DIRECTIONS FOR THIS TASK :: Please give again, word for word, each line that falls between the line with "none -> green tile A10:B11 level 1" and the end of the data, inclusive.

THE DATA ::
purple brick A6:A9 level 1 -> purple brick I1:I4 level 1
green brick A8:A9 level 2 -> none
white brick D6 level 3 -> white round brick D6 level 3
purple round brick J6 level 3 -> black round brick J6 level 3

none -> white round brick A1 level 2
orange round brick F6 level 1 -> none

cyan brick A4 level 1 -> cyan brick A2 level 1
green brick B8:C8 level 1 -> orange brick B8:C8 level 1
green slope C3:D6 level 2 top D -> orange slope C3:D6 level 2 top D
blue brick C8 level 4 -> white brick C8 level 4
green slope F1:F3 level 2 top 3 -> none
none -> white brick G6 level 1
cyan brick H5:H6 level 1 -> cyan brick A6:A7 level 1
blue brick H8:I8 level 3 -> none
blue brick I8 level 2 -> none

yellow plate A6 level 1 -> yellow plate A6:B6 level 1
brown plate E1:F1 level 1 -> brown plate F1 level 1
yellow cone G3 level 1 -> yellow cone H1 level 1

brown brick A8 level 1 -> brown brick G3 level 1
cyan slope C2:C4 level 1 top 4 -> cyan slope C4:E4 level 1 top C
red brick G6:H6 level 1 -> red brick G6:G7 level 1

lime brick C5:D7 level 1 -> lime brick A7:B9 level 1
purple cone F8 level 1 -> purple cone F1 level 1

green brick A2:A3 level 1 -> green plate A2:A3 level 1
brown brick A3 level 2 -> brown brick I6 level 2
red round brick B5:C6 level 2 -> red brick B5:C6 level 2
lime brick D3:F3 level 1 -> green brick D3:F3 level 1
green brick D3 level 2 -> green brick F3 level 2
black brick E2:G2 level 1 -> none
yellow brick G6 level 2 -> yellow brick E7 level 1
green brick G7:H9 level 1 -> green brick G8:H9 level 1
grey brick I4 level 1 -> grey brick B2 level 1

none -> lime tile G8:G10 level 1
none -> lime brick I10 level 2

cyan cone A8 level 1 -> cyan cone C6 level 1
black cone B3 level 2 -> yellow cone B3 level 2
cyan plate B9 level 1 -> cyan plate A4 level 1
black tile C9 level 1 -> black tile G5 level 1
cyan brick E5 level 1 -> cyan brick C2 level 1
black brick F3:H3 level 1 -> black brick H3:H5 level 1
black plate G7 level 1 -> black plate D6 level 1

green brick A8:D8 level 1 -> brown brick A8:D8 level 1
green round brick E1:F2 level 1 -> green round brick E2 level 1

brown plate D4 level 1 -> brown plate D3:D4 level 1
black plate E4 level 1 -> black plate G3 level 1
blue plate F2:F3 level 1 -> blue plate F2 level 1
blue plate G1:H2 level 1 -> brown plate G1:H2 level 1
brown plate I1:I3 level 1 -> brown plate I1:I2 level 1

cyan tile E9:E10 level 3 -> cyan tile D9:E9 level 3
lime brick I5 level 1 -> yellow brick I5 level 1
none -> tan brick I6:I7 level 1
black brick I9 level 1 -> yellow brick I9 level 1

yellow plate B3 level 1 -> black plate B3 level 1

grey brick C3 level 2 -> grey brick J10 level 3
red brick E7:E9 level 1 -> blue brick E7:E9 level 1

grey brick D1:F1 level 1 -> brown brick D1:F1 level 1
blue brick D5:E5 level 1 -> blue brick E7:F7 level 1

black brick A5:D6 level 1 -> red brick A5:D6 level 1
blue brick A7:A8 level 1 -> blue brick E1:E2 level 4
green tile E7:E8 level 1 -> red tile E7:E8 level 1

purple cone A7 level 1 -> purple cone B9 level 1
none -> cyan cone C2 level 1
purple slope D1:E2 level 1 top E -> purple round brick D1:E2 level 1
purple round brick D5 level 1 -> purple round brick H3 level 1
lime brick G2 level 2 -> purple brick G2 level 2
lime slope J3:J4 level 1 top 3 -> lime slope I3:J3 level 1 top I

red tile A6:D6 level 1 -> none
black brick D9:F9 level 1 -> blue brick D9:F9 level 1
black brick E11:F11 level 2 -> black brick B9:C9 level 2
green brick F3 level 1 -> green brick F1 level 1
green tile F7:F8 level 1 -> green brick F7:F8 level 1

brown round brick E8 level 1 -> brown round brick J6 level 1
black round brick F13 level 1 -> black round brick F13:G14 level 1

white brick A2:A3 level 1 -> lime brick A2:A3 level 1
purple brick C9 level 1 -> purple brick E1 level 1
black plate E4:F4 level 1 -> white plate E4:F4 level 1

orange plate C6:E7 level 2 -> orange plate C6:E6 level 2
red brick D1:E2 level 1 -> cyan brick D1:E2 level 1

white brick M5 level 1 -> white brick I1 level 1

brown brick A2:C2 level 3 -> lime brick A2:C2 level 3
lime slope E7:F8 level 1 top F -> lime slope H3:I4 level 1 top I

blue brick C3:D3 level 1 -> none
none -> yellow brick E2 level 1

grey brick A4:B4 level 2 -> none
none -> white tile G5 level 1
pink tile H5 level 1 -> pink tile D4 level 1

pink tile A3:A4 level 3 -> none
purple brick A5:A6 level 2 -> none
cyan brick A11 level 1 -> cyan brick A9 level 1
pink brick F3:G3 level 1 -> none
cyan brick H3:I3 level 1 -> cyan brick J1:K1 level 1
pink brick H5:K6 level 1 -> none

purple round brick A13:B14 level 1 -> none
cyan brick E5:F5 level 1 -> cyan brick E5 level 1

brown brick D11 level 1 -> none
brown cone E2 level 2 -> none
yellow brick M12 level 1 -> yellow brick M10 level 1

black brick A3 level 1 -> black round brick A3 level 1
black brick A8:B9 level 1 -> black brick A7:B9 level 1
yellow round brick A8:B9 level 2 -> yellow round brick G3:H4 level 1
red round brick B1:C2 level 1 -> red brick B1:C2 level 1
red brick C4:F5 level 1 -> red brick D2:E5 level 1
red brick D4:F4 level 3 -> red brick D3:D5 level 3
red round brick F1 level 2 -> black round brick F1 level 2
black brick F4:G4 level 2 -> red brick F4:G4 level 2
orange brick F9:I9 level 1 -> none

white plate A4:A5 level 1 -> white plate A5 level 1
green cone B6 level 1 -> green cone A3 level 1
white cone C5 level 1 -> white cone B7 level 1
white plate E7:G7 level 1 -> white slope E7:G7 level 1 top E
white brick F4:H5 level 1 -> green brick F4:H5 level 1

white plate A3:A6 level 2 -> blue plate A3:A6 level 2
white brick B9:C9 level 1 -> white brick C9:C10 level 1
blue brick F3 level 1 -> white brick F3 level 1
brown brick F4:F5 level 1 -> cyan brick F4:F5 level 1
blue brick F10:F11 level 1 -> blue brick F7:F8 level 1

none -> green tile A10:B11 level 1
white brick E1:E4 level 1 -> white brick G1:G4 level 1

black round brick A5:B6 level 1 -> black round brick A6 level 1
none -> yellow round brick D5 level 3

EXERCISE RESULT ::
none -> green tile A10:B11 level 1
white brick E1:E4 level 1 -> white brick G1:G4 level 1

black round brick A5:B6 level 1 -> black round brick A6 level 1
none -> yellow round brick D5 level 3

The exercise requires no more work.